## PROBLEM DESCRIPTION
Which lines run from the start of the material below through the line containing "(388, 241) = (527, 166): yellow"? Retype them exactly, pictures excluded.

## MATERIAL PROVIDED

- - - - - - -

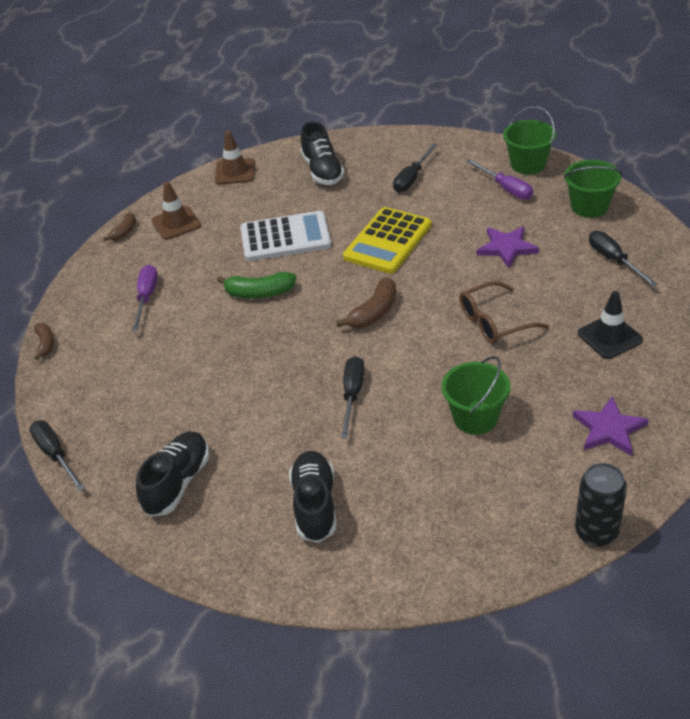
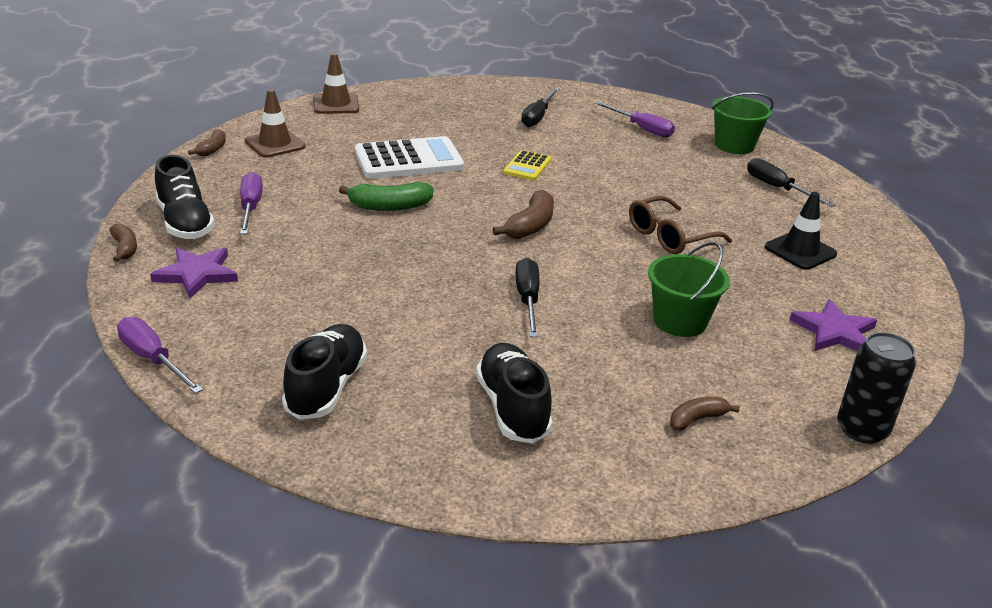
camera: 15 degrees left, 10 degrees down
(55, 455) = (153, 359): black screwdriver -> purple screwdriver
(322, 171) = (436, 107): black shoe -> black shoe (185, 223)
(388, 241) = (527, 166): yellow calculator -> yellow calculator, size x0.53
(460, 519) = (697, 419): none -> brown banana
(507, 248) = (660, 175): purple star -> purple star (196, 274)
(528, 164) = (657, 111): green bucket -> none

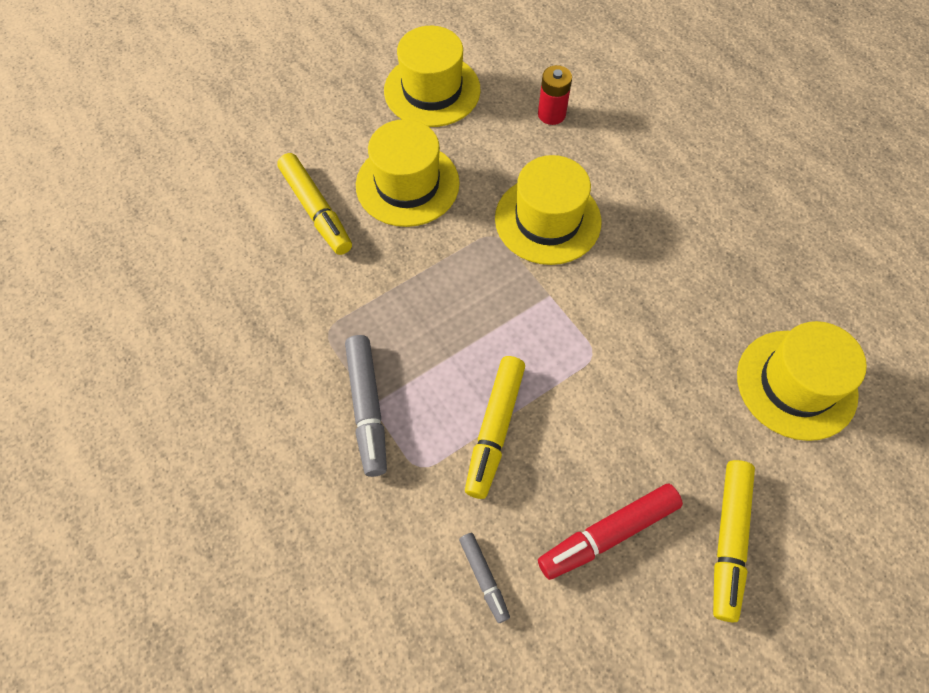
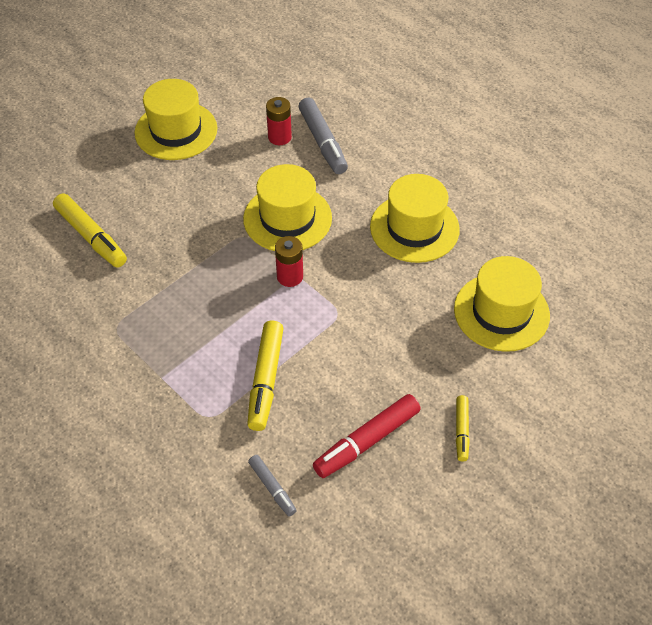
camera: 10 degrees left, 10 degrees down
(367, 408) = (158, 380): grey marker -> grey marker (322, 142)
(407, 184) = (166, 206): yellow hat -> yellow hat (414, 228)
(541, 296) = (290, 276): none -> red battery
(728, 540) = (461, 430): yellow marker -> yellow marker, size x0.56

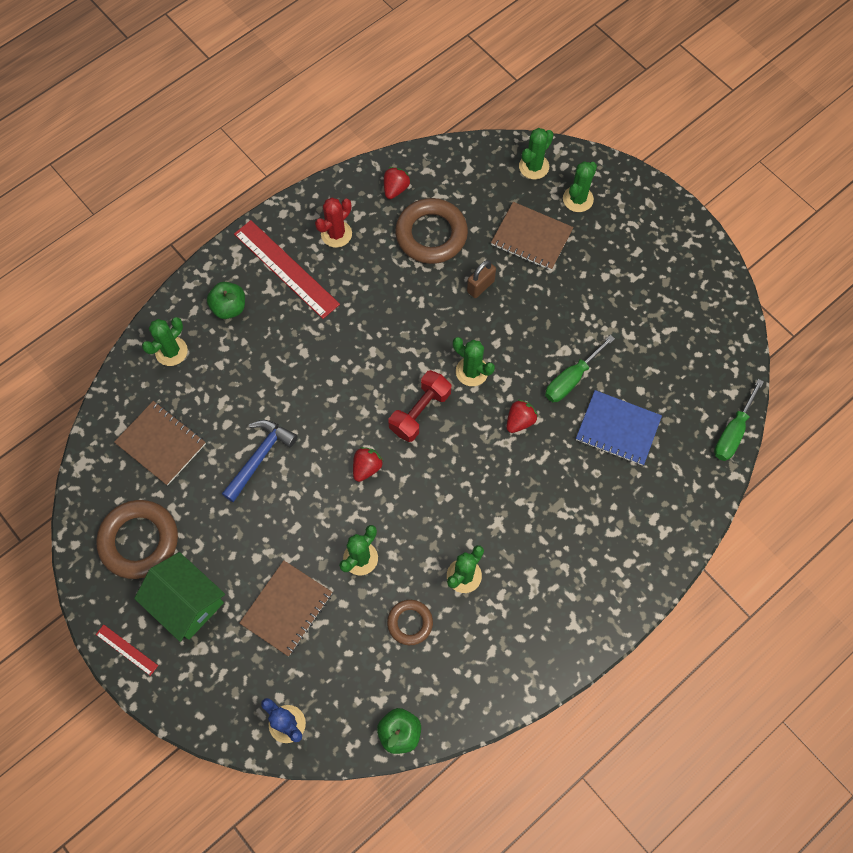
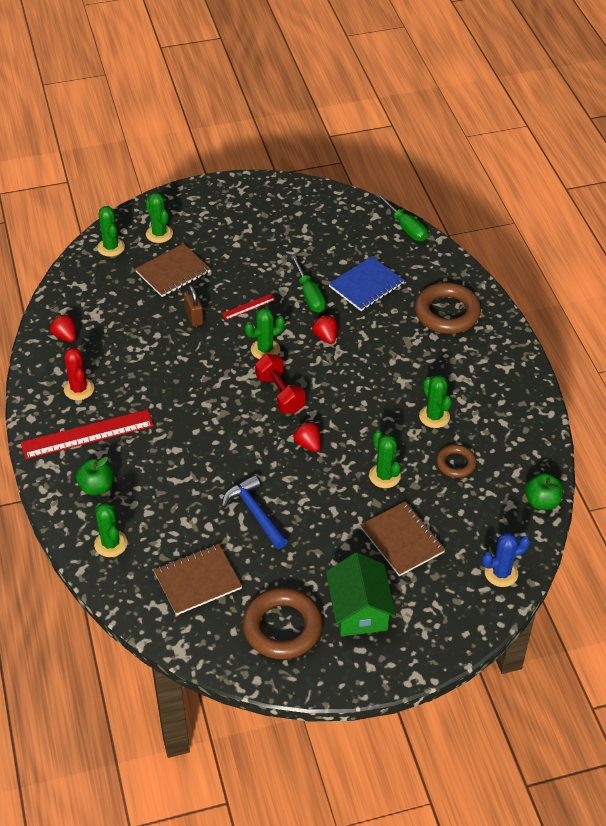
camera: 65 degrees left, 20 degrees down
(126, 650) = (380, 669): red ruler -> red ruler (248, 307)
(186, 602) = (359, 610): green house -> green house turned 75 degrees counterclockwise
(431, 234) = (125, 329): brown ring -> brown ring (447, 313)

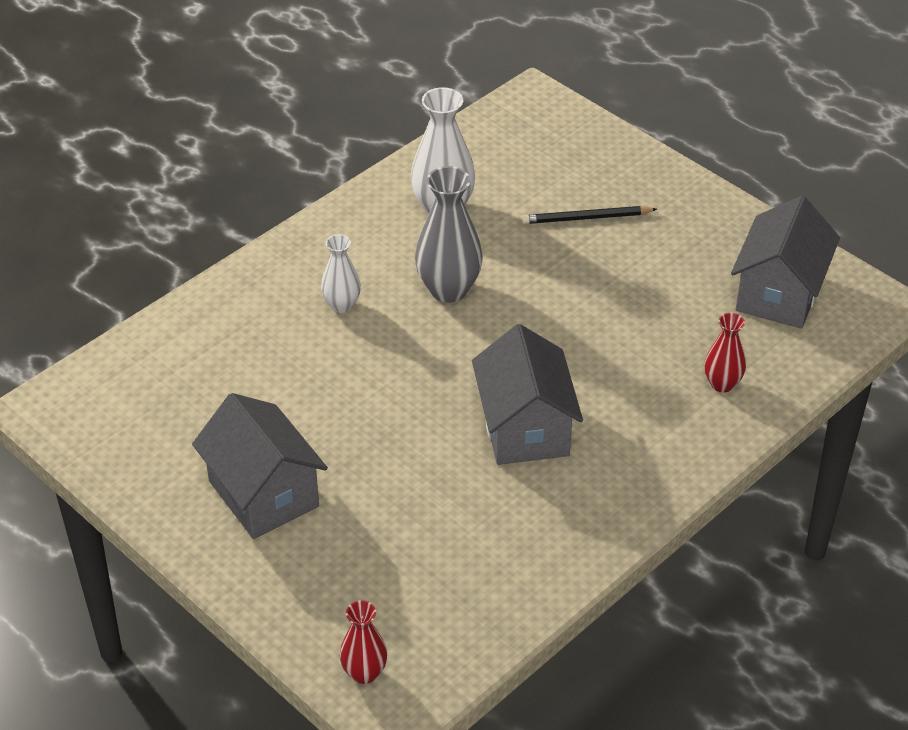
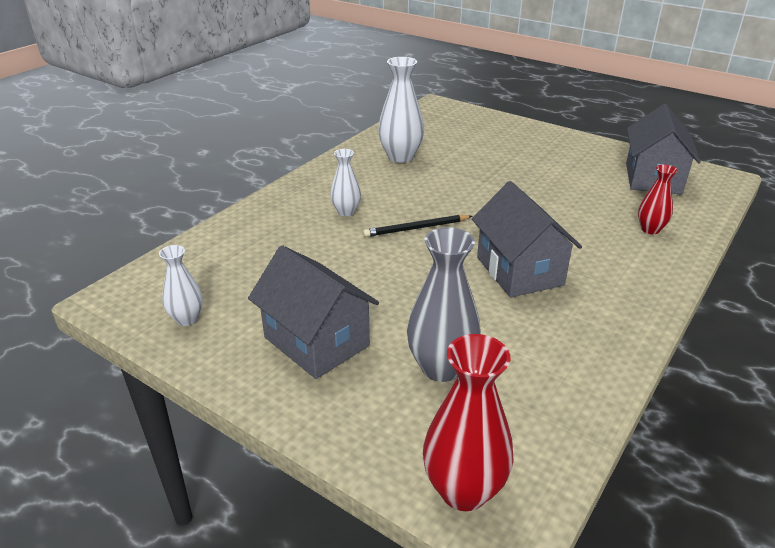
camera: 10 degrees left, 10 degrees down
(129, 445) = (187, 319): none -> white vase
(364, 673) = (463, 490): red vase -> red vase, size x1.71
(448, 289) = (422, 196): grey vase -> grey vase (441, 367)
(586, 218) = (500, 153): black pencil -> black pencil (416, 228)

- - - - - - -

## FINISHED EXERCISE
camera: 15 degrees left, 10 degrees down
(55, 455) = (153, 359): black screwdriver -> purple screwdriver
(322, 171) = (436, 107): black shoe -> black shoe (185, 223)
(388, 241) = (527, 166): yellow calculator -> yellow calculator, size x0.53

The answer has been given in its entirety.